Task goal:
Reproduce, please, only the lines from the first line below to the line containing "orange 1x2 plate [235,75,302,122]", inclusive.

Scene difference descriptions

--- START ---

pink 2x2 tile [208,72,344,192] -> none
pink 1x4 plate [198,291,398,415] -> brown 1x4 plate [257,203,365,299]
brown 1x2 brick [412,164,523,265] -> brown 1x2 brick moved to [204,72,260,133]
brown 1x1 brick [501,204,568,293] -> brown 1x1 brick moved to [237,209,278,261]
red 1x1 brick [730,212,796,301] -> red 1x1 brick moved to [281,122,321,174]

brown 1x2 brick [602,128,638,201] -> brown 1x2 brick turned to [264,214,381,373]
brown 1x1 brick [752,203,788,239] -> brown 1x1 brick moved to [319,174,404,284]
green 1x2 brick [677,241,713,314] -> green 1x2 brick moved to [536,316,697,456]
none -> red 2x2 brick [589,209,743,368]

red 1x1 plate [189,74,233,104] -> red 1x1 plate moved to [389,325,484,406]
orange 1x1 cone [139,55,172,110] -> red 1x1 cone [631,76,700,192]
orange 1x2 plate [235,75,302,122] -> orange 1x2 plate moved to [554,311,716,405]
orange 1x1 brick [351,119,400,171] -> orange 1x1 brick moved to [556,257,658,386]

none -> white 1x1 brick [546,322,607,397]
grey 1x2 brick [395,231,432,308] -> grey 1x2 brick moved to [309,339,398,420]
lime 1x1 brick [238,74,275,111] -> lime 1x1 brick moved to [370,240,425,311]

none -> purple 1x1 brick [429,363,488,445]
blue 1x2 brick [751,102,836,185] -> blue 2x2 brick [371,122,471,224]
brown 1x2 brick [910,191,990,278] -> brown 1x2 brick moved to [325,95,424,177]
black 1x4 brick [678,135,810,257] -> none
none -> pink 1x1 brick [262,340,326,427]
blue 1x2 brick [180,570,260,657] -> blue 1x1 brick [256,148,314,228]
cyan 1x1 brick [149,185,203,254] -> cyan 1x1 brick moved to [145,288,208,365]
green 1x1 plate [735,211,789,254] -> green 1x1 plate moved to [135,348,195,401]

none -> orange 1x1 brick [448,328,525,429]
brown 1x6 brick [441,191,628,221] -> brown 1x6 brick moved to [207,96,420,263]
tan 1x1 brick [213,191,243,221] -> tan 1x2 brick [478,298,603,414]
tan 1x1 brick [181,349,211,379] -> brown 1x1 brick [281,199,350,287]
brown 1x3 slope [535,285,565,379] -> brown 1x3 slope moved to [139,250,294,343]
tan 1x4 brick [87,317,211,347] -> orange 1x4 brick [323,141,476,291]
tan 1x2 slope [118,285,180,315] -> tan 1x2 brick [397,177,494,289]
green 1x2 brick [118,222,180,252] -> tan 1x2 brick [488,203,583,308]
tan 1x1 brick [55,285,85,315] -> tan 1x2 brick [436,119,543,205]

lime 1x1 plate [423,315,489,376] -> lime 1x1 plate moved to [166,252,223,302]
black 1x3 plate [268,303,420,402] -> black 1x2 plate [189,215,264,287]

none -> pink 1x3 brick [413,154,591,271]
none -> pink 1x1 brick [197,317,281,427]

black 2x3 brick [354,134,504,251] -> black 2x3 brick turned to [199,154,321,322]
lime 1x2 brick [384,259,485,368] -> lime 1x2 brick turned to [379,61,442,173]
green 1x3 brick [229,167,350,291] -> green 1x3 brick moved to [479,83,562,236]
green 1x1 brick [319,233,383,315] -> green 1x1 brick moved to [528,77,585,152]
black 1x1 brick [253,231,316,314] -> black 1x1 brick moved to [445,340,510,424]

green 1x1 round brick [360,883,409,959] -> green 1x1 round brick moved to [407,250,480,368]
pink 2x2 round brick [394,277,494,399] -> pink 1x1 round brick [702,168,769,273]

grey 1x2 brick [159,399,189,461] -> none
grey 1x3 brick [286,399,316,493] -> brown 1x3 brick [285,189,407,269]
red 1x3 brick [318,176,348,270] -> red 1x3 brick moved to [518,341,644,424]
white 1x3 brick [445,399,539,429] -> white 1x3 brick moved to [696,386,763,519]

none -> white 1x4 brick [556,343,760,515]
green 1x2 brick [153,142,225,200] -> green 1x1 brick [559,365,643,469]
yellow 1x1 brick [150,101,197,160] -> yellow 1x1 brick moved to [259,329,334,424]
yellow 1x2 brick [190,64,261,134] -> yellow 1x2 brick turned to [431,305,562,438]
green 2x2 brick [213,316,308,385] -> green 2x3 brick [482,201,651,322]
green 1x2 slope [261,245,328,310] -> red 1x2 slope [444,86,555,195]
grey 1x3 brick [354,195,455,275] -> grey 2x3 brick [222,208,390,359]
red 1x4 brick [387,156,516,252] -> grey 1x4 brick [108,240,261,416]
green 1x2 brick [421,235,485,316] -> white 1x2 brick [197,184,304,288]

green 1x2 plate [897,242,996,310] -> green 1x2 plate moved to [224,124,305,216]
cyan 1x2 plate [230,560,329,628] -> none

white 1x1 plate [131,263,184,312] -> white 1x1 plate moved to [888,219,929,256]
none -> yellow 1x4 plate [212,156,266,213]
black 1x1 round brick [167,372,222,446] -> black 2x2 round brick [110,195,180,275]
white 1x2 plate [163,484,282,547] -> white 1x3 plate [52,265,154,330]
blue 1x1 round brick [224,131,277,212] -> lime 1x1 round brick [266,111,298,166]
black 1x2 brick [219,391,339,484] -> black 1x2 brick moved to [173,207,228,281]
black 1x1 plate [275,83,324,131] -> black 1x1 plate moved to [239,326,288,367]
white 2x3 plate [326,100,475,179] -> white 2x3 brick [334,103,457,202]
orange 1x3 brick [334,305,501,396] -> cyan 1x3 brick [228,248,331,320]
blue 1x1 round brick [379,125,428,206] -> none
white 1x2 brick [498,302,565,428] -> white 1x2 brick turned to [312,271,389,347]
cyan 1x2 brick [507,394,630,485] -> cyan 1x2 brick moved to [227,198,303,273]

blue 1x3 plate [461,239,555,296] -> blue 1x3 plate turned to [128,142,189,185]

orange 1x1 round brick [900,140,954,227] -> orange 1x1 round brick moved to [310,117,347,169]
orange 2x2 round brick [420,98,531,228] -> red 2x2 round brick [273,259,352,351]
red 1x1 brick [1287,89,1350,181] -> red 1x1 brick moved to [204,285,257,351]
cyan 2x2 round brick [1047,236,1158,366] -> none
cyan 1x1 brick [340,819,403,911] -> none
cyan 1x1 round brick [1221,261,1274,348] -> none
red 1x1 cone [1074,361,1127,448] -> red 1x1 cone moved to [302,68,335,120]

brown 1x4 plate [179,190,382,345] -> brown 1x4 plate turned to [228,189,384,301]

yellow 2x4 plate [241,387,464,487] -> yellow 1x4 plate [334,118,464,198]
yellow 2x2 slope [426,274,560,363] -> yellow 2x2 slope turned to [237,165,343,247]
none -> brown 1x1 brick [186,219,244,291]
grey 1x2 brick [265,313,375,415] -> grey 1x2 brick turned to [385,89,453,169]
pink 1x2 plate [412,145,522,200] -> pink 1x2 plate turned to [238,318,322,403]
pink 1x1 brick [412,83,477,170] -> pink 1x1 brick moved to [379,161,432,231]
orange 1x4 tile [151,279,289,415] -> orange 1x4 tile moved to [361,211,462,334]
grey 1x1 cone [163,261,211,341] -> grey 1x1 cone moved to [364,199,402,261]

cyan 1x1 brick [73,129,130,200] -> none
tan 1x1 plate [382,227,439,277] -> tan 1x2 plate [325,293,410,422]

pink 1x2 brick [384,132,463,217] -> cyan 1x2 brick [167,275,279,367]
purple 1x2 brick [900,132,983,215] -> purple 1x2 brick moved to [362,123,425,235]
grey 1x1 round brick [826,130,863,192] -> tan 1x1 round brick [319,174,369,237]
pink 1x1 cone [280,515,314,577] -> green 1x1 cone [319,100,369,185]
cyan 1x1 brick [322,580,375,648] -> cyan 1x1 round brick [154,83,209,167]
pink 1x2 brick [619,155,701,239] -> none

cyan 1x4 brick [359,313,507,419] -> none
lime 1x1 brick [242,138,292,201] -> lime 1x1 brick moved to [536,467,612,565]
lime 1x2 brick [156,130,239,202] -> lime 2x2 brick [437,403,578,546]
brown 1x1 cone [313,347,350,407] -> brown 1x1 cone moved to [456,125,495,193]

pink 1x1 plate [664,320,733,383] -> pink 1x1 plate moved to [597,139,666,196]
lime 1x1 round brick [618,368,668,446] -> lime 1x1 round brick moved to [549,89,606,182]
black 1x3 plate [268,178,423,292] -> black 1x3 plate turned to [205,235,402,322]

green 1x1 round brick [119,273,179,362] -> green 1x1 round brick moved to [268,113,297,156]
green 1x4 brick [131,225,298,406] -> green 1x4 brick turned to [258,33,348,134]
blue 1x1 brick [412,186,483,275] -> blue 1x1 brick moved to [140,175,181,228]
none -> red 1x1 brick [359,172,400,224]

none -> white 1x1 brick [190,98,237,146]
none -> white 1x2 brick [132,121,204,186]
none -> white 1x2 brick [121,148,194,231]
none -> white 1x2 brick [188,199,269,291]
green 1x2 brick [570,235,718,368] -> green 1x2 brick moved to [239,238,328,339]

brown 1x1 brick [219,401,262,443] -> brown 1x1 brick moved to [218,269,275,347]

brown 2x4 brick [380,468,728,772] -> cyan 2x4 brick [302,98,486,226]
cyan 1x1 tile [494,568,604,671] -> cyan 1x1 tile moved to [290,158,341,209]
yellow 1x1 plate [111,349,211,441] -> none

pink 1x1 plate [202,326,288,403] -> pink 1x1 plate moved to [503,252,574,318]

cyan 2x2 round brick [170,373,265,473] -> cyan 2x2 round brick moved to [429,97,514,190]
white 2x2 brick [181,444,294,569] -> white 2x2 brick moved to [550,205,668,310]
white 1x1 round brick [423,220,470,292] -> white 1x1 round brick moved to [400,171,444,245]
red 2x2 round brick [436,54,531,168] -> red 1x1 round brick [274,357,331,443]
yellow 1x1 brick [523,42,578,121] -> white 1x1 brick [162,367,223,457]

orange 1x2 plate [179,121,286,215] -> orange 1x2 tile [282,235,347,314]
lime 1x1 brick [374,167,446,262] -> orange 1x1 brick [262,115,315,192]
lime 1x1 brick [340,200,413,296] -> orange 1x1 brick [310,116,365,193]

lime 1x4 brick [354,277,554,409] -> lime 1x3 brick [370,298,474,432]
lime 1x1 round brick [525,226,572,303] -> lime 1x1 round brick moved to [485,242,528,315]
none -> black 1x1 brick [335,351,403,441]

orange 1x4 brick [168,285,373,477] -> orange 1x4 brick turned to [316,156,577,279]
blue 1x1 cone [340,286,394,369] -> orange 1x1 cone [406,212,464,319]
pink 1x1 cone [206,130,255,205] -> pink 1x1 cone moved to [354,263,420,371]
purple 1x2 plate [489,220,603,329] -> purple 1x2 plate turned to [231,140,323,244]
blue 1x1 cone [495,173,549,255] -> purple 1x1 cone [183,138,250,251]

--- END ---

Your solution:
pink 2x2 tile [208,72,344,192] -> none
pink 1x4 plate [198,291,398,415] -> brown 1x4 plate [257,203,365,299]
brown 1x2 brick [412,164,523,265] -> brown 1x2 brick moved to [204,72,260,133]
brown 1x1 brick [501,204,568,293] -> brown 1x1 brick moved to [237,209,278,261]
red 1x1 brick [730,212,796,301] -> red 1x1 brick moved to [281,122,321,174]

brown 1x2 brick [602,128,638,201] -> brown 1x2 brick turned to [264,214,381,373]
brown 1x1 brick [752,203,788,239] -> brown 1x1 brick moved to [319,174,404,284]
green 1x2 brick [677,241,713,314] -> green 1x2 brick moved to [536,316,697,456]
none -> red 2x2 brick [589,209,743,368]

red 1x1 plate [189,74,233,104] -> red 1x1 plate moved to [389,325,484,406]
orange 1x1 cone [139,55,172,110] -> red 1x1 cone [631,76,700,192]
orange 1x2 plate [235,75,302,122] -> orange 1x2 plate moved to [554,311,716,405]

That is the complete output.